Collected data:
◆ ◆ ◆ ◆ ◆
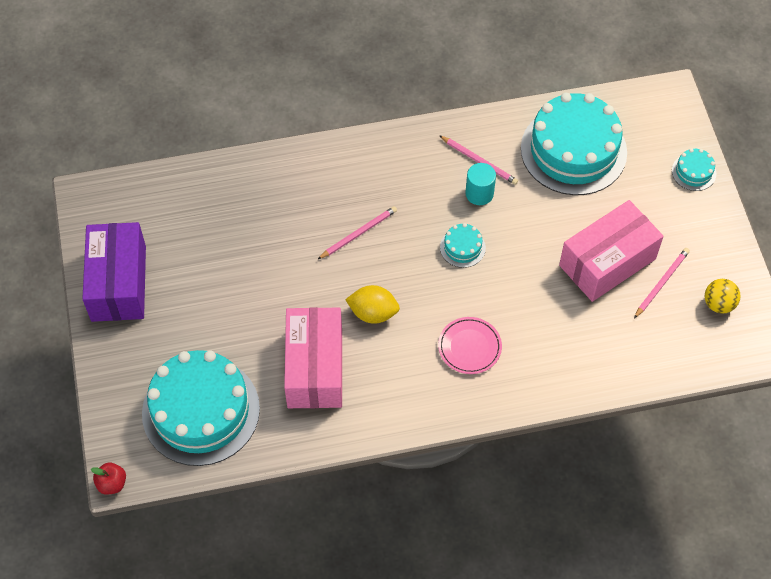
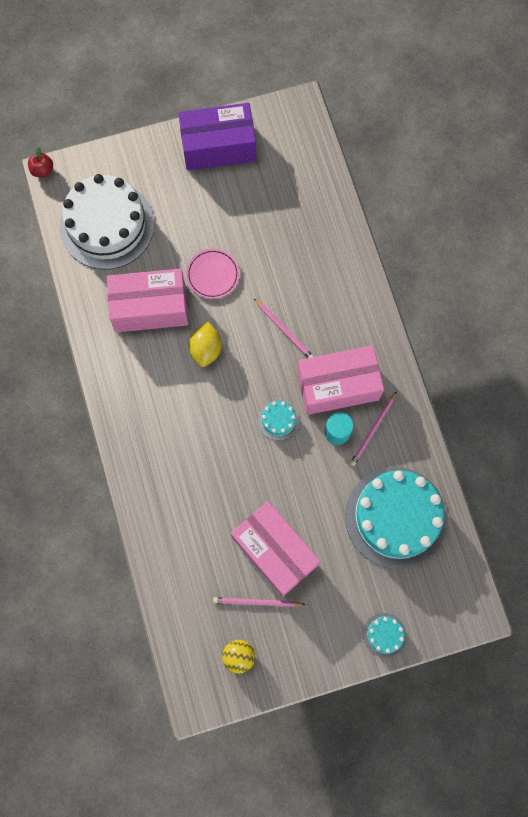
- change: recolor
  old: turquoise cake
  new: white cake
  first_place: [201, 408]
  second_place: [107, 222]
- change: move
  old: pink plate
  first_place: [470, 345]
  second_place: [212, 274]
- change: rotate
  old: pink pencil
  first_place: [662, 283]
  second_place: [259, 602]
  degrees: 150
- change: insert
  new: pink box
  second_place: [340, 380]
◆ ◆ ◆ ◆ ◆
## What is required
Pull every line containing "pink" out of the records.

## Result of the exercise
  old: pink plate
  old: pink pencil
  new: pink box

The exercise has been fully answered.